▶ [Data excerpts]
§
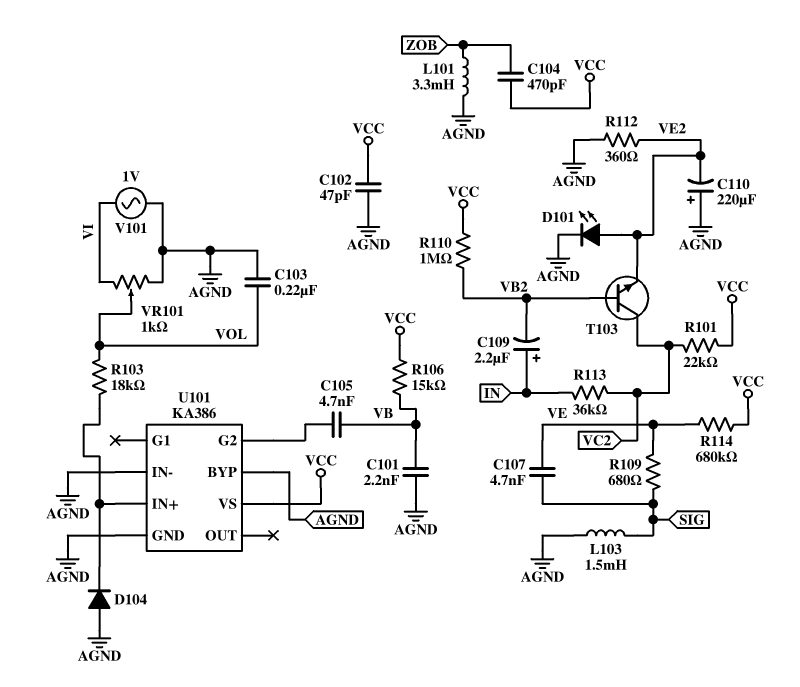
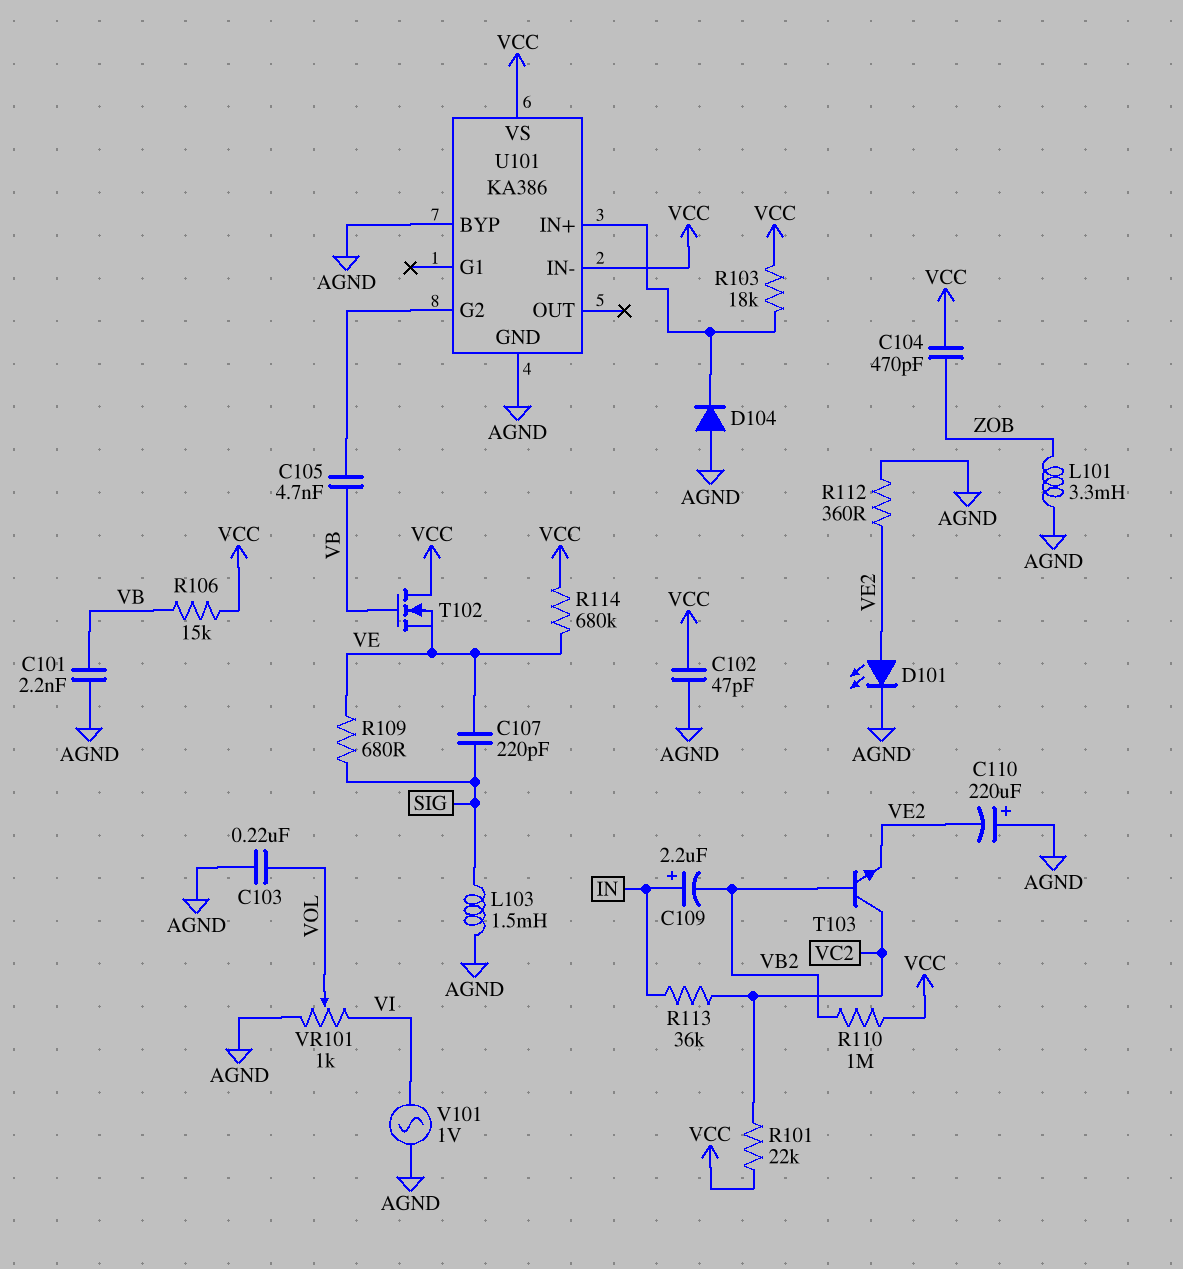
C107: 4.7nF (SIG, VE) -> 220pF (SIG, VE)
R103: 18k (U101/IN+, VOL) -> 18k (U101/IN+, VCC)
T102: none -> NMOS (G VB, D VCC, S VE)
U101 pin IN-: AGND -> VCC

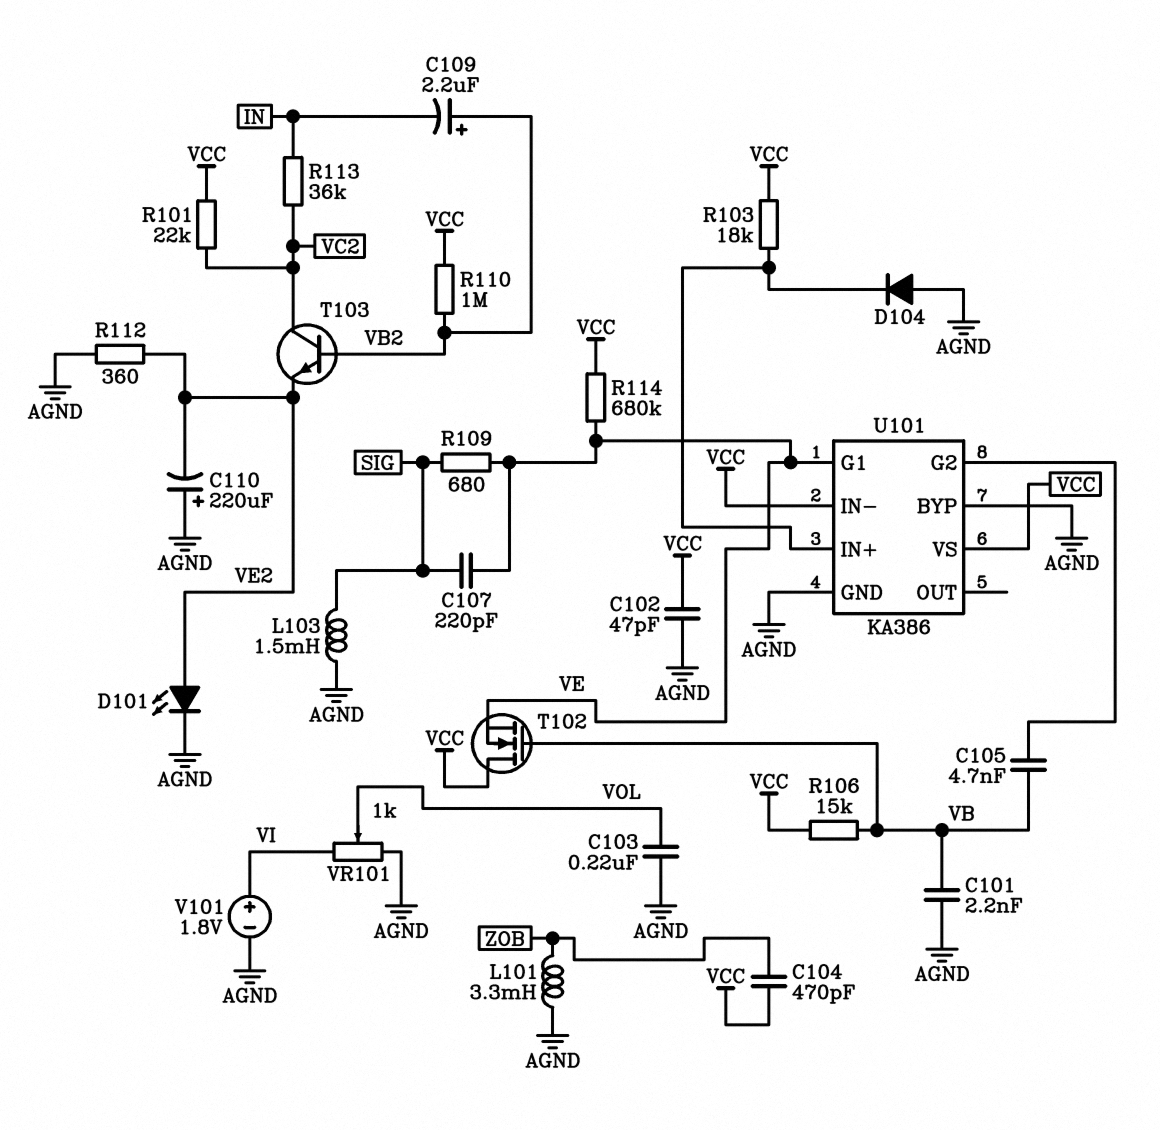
C109: 2.2uF (plus IN, minus VB2) -> 2.2uF (plus VB2, minus IN)
U101 pin G1: none -> VE
V101: AC 1V (AGND, VI) -> 1.8V (plus VI, minus AGND)

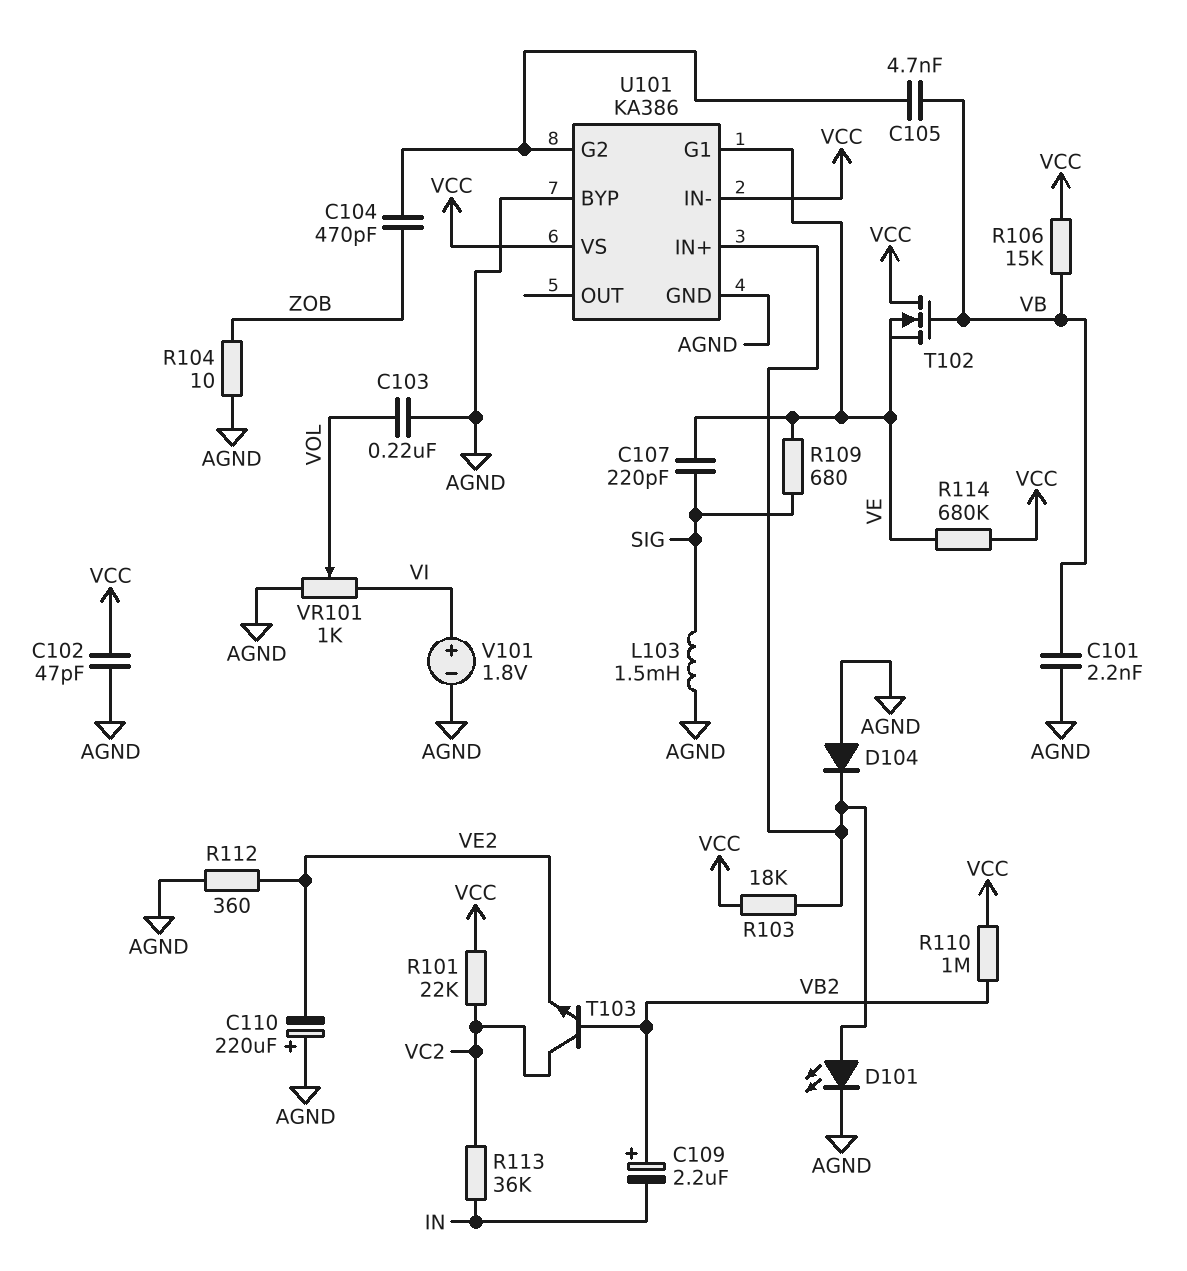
C104: 470pF (VCC, ZOB) -> 470pF (U101/G2, ZOB)
D101: LED (A VE2, K AGND) -> LED (A U101/IN+, K AGND)
L101: 3.3mH (AGND, ZOB) -> none
R104: none -> 10 (AGND, ZOB)

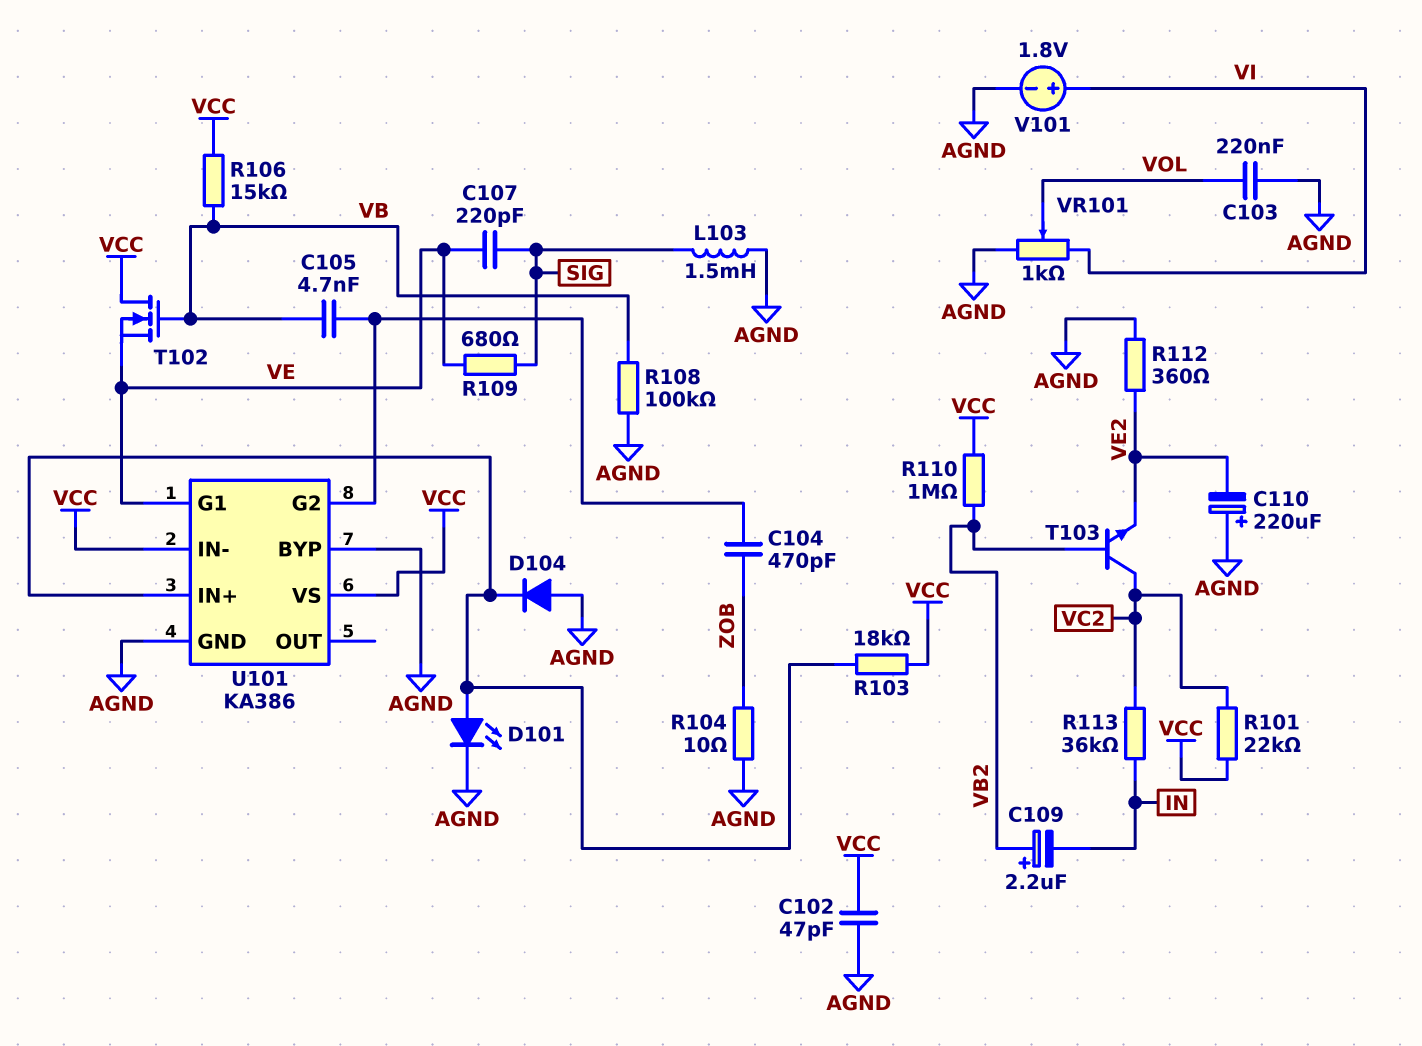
C101: 2.2nF (AGND, VB) -> none
R108: none -> 100k (AGND, VB)
R114: 680k (VCC, VE) -> none

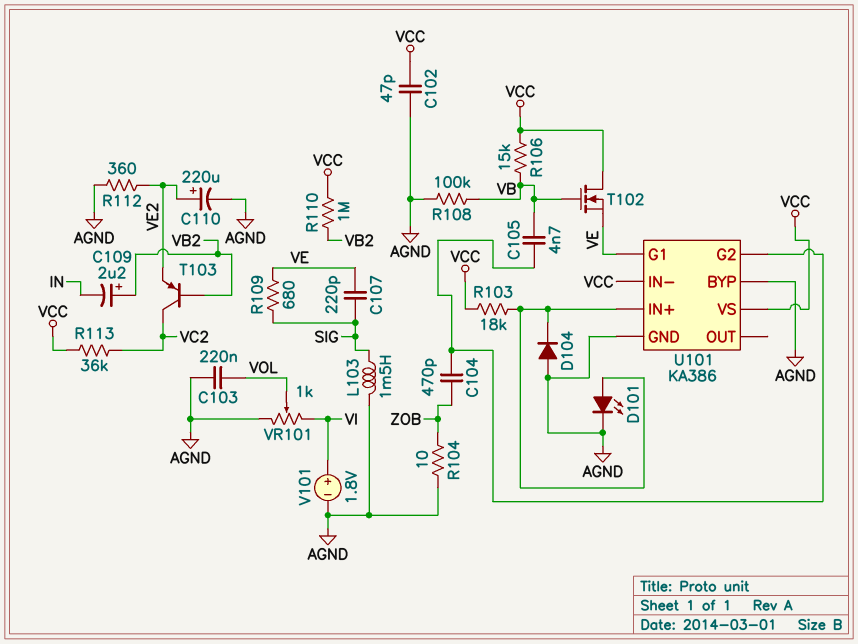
C110: 220uF (plus AGND, minus VE2) -> 220uF (plus VE2, minus AGND)
R101: 22k (VC2, VCC) -> none
R113: 36k (IN, VC2) -> 36k (VC2, VCC)
T103: NPN (B VB2, C VC2, E VE2) -> PNP (B VB2, C VC2, E VE2)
§
Give the complete material again, exactly as written. Do not include the pictures.

C107: 4.7nF (SIG, VE) -> 220pF (SIG, VE)
R103: 18k (U101/IN+, VOL) -> 18k (U101/IN+, VCC)
T102: none -> NMOS (G VB, D VCC, S VE)
U101 pin IN-: AGND -> VCC

C109: 2.2uF (plus IN, minus VB2) -> 2.2uF (plus VB2, minus IN)
U101 pin G1: none -> VE
V101: AC 1V (AGND, VI) -> 1.8V (plus VI, minus AGND)

C104: 470pF (VCC, ZOB) -> 470pF (U101/G2, ZOB)
D101: LED (A VE2, K AGND) -> LED (A U101/IN+, K AGND)
L101: 3.3mH (AGND, ZOB) -> none
R104: none -> 10 (AGND, ZOB)

C101: 2.2nF (AGND, VB) -> none
R108: none -> 100k (AGND, VB)
R114: 680k (VCC, VE) -> none

C110: 220uF (plus AGND, minus VE2) -> 220uF (plus VE2, minus AGND)
R101: 22k (VC2, VCC) -> none
R113: 36k (IN, VC2) -> 36k (VC2, VCC)
T103: NPN (B VB2, C VC2, E VE2) -> PNP (B VB2, C VC2, E VE2)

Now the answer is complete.